═════ MATERIAL TO PROCESS

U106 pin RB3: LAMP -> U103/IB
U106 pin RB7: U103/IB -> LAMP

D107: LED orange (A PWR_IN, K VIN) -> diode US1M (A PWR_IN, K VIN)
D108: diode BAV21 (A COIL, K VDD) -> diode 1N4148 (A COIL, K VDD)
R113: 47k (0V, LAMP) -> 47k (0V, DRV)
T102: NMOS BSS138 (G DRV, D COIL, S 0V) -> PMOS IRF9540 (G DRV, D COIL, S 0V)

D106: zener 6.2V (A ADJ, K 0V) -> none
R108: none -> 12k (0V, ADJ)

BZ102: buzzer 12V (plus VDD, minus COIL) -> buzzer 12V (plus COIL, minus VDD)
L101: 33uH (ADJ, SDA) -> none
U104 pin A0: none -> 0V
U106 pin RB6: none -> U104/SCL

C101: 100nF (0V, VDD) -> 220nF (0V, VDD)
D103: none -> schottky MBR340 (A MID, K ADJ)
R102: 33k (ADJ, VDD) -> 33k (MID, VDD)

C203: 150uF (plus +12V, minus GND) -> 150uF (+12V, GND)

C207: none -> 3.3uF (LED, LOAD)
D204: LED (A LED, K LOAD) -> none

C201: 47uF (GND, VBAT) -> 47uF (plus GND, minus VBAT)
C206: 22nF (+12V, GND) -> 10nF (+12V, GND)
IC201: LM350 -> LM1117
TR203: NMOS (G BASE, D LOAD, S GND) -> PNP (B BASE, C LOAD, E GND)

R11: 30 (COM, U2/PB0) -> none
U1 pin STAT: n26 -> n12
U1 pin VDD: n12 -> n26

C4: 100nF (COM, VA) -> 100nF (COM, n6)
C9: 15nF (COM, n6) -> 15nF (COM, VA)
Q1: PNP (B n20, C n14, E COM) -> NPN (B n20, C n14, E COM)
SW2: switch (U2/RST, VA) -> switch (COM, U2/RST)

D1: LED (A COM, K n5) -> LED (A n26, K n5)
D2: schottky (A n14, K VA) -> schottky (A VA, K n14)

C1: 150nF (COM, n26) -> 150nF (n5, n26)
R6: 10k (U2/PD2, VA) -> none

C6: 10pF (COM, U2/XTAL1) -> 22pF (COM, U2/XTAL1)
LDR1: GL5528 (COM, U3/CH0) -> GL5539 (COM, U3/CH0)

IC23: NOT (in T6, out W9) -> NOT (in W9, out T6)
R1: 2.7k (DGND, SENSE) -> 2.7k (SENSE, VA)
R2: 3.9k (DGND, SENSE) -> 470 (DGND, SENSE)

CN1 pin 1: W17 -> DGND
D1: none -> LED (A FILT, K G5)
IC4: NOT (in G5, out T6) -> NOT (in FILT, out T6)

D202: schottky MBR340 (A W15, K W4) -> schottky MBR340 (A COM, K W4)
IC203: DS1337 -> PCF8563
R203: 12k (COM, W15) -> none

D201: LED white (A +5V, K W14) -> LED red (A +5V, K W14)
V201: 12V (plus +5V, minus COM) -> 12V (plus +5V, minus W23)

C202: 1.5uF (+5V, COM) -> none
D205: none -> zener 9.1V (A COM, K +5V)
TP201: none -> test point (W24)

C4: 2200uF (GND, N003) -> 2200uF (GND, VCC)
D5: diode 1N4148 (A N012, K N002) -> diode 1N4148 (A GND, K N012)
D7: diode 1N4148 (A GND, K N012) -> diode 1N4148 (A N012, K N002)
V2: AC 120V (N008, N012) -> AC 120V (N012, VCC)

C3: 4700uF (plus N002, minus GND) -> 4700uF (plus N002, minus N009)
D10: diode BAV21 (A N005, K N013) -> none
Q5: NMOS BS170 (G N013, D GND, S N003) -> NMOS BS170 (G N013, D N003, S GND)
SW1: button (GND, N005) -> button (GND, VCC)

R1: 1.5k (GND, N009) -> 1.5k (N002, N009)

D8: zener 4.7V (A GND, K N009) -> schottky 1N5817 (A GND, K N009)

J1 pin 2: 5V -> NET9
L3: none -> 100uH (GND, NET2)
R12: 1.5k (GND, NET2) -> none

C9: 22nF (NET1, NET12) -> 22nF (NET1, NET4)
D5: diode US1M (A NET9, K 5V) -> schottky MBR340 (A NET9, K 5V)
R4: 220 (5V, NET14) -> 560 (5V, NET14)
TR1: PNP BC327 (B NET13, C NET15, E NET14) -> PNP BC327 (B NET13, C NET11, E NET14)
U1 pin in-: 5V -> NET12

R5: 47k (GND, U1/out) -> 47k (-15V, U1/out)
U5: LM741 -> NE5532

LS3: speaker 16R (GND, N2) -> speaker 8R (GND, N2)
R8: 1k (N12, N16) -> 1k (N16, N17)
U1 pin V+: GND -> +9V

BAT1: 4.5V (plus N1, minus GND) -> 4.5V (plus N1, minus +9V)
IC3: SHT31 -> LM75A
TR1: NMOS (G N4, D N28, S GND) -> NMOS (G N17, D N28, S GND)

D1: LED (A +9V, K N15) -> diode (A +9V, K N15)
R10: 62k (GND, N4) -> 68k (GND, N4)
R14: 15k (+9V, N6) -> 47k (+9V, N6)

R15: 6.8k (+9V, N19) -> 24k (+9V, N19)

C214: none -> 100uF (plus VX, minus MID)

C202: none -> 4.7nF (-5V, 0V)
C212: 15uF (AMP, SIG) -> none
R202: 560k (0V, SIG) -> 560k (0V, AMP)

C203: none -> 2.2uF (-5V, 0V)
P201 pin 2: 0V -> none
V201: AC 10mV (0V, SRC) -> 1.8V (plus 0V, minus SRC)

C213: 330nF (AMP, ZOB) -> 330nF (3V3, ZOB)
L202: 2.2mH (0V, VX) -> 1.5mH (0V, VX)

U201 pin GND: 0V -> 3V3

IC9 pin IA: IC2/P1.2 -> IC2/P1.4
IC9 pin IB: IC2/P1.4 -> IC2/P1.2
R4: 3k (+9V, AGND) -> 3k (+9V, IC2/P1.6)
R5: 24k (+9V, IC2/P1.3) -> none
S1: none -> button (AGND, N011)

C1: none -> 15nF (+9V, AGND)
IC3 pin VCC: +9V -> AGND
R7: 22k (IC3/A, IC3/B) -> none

══════════

WORK INSTRUCTION - Reproduce every record in full, keeping each one exactly as it reads.

THE ANSWER -
U106 pin RB3: LAMP -> U103/IB
U106 pin RB7: U103/IB -> LAMP

D107: LED orange (A PWR_IN, K VIN) -> diode US1M (A PWR_IN, K VIN)
D108: diode BAV21 (A COIL, K VDD) -> diode 1N4148 (A COIL, K VDD)
R113: 47k (0V, LAMP) -> 47k (0V, DRV)
T102: NMOS BSS138 (G DRV, D COIL, S 0V) -> PMOS IRF9540 (G DRV, D COIL, S 0V)

D106: zener 6.2V (A ADJ, K 0V) -> none
R108: none -> 12k (0V, ADJ)

BZ102: buzzer 12V (plus VDD, minus COIL) -> buzzer 12V (plus COIL, minus VDD)
L101: 33uH (ADJ, SDA) -> none
U104 pin A0: none -> 0V
U106 pin RB6: none -> U104/SCL

C101: 100nF (0V, VDD) -> 220nF (0V, VDD)
D103: none -> schottky MBR340 (A MID, K ADJ)
R102: 33k (ADJ, VDD) -> 33k (MID, VDD)

C203: 150uF (plus +12V, minus GND) -> 150uF (+12V, GND)

C207: none -> 3.3uF (LED, LOAD)
D204: LED (A LED, K LOAD) -> none

C201: 47uF (GND, VBAT) -> 47uF (plus GND, minus VBAT)
C206: 22nF (+12V, GND) -> 10nF (+12V, GND)
IC201: LM350 -> LM1117
TR203: NMOS (G BASE, D LOAD, S GND) -> PNP (B BASE, C LOAD, E GND)

R11: 30 (COM, U2/PB0) -> none
U1 pin STAT: n26 -> n12
U1 pin VDD: n12 -> n26

C4: 100nF (COM, VA) -> 100nF (COM, n6)
C9: 15nF (COM, n6) -> 15nF (COM, VA)
Q1: PNP (B n20, C n14, E COM) -> NPN (B n20, C n14, E COM)
SW2: switch (U2/RST, VA) -> switch (COM, U2/RST)

D1: LED (A COM, K n5) -> LED (A n26, K n5)
D2: schottky (A n14, K VA) -> schottky (A VA, K n14)

C1: 150nF (COM, n26) -> 150nF (n5, n26)
R6: 10k (U2/PD2, VA) -> none

C6: 10pF (COM, U2/XTAL1) -> 22pF (COM, U2/XTAL1)
LDR1: GL5528 (COM, U3/CH0) -> GL5539 (COM, U3/CH0)

IC23: NOT (in T6, out W9) -> NOT (in W9, out T6)
R1: 2.7k (DGND, SENSE) -> 2.7k (SENSE, VA)
R2: 3.9k (DGND, SENSE) -> 470 (DGND, SENSE)

CN1 pin 1: W17 -> DGND
D1: none -> LED (A FILT, K G5)
IC4: NOT (in G5, out T6) -> NOT (in FILT, out T6)

D202: schottky MBR340 (A W15, K W4) -> schottky MBR340 (A COM, K W4)
IC203: DS1337 -> PCF8563
R203: 12k (COM, W15) -> none

D201: LED white (A +5V, K W14) -> LED red (A +5V, K W14)
V201: 12V (plus +5V, minus COM) -> 12V (plus +5V, minus W23)

C202: 1.5uF (+5V, COM) -> none
D205: none -> zener 9.1V (A COM, K +5V)
TP201: none -> test point (W24)

C4: 2200uF (GND, N003) -> 2200uF (GND, VCC)
D5: diode 1N4148 (A N012, K N002) -> diode 1N4148 (A GND, K N012)
D7: diode 1N4148 (A GND, K N012) -> diode 1N4148 (A N012, K N002)
V2: AC 120V (N008, N012) -> AC 120V (N012, VCC)

C3: 4700uF (plus N002, minus GND) -> 4700uF (plus N002, minus N009)
D10: diode BAV21 (A N005, K N013) -> none
Q5: NMOS BS170 (G N013, D GND, S N003) -> NMOS BS170 (G N013, D N003, S GND)
SW1: button (GND, N005) -> button (GND, VCC)

R1: 1.5k (GND, N009) -> 1.5k (N002, N009)

D8: zener 4.7V (A GND, K N009) -> schottky 1N5817 (A GND, K N009)

J1 pin 2: 5V -> NET9
L3: none -> 100uH (GND, NET2)
R12: 1.5k (GND, NET2) -> none

C9: 22nF (NET1, NET12) -> 22nF (NET1, NET4)
D5: diode US1M (A NET9, K 5V) -> schottky MBR340 (A NET9, K 5V)
R4: 220 (5V, NET14) -> 560 (5V, NET14)
TR1: PNP BC327 (B NET13, C NET15, E NET14) -> PNP BC327 (B NET13, C NET11, E NET14)
U1 pin in-: 5V -> NET12

R5: 47k (GND, U1/out) -> 47k (-15V, U1/out)
U5: LM741 -> NE5532

LS3: speaker 16R (GND, N2) -> speaker 8R (GND, N2)
R8: 1k (N12, N16) -> 1k (N16, N17)
U1 pin V+: GND -> +9V

BAT1: 4.5V (plus N1, minus GND) -> 4.5V (plus N1, minus +9V)
IC3: SHT31 -> LM75A
TR1: NMOS (G N4, D N28, S GND) -> NMOS (G N17, D N28, S GND)

D1: LED (A +9V, K N15) -> diode (A +9V, K N15)
R10: 62k (GND, N4) -> 68k (GND, N4)
R14: 15k (+9V, N6) -> 47k (+9V, N6)

R15: 6.8k (+9V, N19) -> 24k (+9V, N19)

C214: none -> 100uF (plus VX, minus MID)

C202: none -> 4.7nF (-5V, 0V)
C212: 15uF (AMP, SIG) -> none
R202: 560k (0V, SIG) -> 560k (0V, AMP)

C203: none -> 2.2uF (-5V, 0V)
P201 pin 2: 0V -> none
V201: AC 10mV (0V, SRC) -> 1.8V (plus 0V, minus SRC)

C213: 330nF (AMP, ZOB) -> 330nF (3V3, ZOB)
L202: 2.2mH (0V, VX) -> 1.5mH (0V, VX)

U201 pin GND: 0V -> 3V3

IC9 pin IA: IC2/P1.2 -> IC2/P1.4
IC9 pin IB: IC2/P1.4 -> IC2/P1.2
R4: 3k (+9V, AGND) -> 3k (+9V, IC2/P1.6)
R5: 24k (+9V, IC2/P1.3) -> none
S1: none -> button (AGND, N011)

C1: none -> 15nF (+9V, AGND)
IC3 pin VCC: +9V -> AGND
R7: 22k (IC3/A, IC3/B) -> none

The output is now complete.